_Information supplied:_
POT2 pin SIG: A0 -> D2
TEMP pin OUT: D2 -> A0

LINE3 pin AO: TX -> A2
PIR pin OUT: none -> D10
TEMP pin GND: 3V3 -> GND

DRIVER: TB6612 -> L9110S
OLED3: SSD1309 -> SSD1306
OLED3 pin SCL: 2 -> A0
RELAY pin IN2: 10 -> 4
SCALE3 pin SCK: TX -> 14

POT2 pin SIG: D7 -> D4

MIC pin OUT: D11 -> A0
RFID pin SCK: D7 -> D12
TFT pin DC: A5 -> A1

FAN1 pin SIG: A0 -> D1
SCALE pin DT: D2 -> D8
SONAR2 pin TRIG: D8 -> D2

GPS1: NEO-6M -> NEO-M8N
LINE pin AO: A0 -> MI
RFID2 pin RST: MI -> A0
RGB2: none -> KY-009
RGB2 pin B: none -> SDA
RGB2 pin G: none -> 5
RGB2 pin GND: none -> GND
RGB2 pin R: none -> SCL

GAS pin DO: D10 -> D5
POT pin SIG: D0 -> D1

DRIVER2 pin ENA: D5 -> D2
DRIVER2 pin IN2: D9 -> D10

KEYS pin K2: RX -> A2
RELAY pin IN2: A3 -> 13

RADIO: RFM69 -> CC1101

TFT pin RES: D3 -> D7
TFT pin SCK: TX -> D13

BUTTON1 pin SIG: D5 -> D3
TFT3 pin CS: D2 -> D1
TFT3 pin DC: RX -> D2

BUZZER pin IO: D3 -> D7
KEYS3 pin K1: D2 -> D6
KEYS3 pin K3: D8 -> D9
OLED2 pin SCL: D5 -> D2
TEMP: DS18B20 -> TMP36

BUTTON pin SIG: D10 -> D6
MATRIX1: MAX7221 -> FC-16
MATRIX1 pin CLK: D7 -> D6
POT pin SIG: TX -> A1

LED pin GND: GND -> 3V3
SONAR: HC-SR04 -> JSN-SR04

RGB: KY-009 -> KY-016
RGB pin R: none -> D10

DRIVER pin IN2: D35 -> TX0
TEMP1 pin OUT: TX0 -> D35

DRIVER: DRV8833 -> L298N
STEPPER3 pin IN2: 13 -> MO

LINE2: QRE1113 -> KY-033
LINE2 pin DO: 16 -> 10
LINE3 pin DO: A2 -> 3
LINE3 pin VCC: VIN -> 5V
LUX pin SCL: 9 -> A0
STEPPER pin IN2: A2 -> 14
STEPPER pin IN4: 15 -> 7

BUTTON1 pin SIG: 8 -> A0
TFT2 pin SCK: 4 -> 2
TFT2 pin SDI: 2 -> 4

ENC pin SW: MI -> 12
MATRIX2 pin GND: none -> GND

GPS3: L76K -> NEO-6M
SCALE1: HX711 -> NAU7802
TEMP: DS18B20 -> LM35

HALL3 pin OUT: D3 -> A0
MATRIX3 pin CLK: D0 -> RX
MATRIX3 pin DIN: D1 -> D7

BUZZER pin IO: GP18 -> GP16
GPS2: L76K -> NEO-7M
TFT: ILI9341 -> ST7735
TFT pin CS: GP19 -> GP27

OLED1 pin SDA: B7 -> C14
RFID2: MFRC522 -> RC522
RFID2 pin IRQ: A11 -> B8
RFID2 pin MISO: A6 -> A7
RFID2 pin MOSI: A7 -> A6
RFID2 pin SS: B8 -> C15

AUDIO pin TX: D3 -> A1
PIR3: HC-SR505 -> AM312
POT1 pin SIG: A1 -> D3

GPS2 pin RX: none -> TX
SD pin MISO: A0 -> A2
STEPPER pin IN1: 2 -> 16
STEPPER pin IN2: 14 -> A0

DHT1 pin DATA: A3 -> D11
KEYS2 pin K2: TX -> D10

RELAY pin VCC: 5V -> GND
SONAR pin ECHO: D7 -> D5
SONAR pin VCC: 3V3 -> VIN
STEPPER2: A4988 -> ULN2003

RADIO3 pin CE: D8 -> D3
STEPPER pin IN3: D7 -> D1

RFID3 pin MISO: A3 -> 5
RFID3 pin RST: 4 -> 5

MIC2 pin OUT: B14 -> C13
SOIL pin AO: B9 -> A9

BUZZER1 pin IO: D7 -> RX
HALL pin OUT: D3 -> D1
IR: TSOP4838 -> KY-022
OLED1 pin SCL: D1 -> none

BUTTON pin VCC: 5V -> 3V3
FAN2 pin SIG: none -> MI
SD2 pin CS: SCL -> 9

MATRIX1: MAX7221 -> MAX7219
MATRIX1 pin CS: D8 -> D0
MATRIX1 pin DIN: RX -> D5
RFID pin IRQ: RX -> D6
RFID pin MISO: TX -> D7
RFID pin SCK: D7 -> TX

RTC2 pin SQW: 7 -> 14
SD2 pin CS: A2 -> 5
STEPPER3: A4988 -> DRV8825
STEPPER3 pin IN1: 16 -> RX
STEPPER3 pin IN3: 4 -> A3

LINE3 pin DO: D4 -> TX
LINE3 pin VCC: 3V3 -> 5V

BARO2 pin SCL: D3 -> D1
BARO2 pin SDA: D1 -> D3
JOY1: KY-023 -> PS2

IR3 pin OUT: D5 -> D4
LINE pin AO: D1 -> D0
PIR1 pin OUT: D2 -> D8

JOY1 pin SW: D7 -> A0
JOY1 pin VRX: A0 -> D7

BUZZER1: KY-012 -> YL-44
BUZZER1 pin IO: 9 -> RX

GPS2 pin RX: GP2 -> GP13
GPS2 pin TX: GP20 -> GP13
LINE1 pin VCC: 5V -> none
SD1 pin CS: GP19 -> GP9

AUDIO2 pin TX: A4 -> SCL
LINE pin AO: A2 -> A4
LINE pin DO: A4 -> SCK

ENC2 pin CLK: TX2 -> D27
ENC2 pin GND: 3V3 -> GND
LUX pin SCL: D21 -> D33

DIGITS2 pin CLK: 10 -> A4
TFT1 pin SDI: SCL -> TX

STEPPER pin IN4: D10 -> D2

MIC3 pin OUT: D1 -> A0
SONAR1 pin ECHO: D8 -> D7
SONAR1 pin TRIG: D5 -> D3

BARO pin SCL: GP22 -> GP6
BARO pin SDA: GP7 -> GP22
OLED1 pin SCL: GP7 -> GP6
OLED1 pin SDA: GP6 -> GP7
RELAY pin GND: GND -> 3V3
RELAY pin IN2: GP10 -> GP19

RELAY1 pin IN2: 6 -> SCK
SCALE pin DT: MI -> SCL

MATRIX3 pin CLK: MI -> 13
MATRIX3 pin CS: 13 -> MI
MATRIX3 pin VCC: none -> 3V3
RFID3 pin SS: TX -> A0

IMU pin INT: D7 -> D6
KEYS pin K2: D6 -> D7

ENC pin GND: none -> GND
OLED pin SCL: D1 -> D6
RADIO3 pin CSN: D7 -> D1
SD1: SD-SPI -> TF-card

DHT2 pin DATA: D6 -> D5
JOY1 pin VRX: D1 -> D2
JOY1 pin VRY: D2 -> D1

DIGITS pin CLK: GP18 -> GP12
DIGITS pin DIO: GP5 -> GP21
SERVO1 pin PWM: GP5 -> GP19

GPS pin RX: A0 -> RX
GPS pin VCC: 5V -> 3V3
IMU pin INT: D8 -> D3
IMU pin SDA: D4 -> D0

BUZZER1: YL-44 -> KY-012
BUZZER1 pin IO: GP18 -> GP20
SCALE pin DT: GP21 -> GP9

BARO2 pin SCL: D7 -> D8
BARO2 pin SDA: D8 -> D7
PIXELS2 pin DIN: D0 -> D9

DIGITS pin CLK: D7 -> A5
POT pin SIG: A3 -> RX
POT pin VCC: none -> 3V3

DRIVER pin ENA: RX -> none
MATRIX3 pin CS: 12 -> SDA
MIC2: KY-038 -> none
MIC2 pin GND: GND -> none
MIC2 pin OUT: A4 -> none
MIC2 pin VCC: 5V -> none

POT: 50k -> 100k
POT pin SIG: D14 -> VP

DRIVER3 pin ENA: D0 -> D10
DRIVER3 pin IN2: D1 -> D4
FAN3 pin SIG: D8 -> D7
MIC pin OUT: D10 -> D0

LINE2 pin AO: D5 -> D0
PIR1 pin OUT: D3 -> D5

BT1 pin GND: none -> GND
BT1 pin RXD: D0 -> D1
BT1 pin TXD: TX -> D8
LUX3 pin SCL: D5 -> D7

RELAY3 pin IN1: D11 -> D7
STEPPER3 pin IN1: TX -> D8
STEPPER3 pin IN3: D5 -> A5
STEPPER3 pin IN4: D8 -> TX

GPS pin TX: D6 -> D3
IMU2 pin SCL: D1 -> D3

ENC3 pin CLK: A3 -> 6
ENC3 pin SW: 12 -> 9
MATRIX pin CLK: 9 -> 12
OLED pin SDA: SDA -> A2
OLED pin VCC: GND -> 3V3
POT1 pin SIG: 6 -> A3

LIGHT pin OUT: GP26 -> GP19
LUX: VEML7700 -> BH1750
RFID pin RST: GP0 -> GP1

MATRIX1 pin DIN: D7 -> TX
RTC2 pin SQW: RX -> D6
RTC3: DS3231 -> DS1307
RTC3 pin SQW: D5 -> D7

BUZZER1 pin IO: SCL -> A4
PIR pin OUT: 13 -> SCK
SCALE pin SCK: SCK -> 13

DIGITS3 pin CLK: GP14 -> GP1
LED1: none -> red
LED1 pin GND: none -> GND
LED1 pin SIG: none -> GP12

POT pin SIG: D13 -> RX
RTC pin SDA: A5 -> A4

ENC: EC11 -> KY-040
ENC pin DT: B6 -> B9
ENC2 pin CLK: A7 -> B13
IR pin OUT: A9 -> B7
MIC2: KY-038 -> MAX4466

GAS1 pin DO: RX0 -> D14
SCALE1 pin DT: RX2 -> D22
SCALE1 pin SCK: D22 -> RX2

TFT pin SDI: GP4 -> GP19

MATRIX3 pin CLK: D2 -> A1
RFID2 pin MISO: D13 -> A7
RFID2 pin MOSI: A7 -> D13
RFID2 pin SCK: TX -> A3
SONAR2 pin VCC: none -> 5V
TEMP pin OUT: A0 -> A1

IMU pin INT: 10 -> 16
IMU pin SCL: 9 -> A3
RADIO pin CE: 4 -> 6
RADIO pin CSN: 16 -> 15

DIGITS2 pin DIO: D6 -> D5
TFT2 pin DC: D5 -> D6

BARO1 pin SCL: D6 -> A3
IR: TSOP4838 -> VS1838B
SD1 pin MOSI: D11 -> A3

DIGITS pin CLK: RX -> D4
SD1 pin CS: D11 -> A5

_Exercise directions:_ Filter the records above for the string "ECHO" and copy each matching line.

_Answer space:_
SONAR pin ECHO: D7 -> D5
SONAR1 pin ECHO: D8 -> D7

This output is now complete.